* [Directions] Count the lines in the material below that contain the string "Istanbul", treating uppercase and lowercase letters as different. Reply with the number alone.

++++ Dataset extract ++++

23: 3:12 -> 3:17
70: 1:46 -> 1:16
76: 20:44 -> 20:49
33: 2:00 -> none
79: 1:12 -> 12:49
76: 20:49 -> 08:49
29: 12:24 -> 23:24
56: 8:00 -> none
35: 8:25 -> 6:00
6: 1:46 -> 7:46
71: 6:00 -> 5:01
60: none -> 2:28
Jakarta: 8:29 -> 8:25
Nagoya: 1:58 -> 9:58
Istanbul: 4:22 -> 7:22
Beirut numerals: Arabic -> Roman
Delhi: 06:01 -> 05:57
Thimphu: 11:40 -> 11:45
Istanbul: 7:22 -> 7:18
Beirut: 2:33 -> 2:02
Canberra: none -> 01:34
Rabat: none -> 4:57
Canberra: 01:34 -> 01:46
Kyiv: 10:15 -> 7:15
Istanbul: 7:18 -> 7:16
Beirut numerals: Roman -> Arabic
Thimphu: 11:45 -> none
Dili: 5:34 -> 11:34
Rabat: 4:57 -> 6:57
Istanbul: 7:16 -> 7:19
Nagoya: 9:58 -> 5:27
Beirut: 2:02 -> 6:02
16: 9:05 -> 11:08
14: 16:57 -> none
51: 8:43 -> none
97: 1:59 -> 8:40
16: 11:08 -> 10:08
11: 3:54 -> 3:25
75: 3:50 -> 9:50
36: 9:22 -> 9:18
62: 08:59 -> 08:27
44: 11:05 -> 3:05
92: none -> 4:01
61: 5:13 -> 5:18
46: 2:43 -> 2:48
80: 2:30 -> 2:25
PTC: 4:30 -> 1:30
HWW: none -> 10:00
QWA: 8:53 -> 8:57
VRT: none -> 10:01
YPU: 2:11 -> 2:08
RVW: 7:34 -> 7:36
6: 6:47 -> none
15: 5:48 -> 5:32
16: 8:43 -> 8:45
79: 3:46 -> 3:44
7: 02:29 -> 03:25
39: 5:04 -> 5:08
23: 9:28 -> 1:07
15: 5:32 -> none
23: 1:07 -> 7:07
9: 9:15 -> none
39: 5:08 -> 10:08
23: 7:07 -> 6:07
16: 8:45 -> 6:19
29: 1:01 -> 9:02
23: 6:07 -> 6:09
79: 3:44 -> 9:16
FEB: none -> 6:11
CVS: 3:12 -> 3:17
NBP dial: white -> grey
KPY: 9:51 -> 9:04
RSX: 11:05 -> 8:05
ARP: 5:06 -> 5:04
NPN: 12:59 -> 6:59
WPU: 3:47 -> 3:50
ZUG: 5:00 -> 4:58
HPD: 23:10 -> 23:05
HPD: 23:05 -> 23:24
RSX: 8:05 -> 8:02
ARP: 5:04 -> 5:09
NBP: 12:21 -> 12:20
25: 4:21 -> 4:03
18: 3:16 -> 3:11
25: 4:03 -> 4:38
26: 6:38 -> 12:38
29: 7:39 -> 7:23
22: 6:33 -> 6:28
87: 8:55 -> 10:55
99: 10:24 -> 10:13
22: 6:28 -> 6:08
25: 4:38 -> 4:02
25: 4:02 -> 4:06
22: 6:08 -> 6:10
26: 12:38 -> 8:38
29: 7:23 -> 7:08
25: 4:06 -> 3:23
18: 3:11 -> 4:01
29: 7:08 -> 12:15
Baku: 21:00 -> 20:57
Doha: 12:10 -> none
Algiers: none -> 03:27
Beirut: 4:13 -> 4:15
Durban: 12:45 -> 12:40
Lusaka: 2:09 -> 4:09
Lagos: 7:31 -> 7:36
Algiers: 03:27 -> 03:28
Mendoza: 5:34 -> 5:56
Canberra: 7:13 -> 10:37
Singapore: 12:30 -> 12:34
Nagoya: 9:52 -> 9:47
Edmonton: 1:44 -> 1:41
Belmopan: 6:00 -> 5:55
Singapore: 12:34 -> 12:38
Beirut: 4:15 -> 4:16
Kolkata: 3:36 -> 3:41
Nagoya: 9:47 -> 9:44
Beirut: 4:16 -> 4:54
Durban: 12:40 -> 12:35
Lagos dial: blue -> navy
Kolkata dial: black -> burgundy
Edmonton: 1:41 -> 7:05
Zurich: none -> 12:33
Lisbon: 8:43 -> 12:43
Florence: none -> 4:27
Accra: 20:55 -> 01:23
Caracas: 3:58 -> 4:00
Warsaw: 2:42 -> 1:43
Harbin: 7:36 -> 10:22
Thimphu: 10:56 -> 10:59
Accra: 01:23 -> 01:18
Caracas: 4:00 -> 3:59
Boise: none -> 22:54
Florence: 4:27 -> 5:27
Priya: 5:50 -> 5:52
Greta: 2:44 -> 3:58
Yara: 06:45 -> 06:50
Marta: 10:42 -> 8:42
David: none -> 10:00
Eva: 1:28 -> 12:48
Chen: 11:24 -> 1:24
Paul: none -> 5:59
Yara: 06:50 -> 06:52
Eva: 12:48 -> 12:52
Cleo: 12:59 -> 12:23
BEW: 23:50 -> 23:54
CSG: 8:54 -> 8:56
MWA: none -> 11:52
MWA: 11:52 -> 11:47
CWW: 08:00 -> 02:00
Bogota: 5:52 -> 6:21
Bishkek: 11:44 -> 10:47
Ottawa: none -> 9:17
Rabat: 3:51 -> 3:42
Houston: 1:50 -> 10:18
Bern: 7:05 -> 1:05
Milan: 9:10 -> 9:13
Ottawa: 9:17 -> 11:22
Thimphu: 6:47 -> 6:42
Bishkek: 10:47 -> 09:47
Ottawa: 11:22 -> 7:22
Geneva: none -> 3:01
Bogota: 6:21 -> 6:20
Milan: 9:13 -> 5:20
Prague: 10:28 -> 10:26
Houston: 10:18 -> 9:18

++++

* [Exercise answer] 4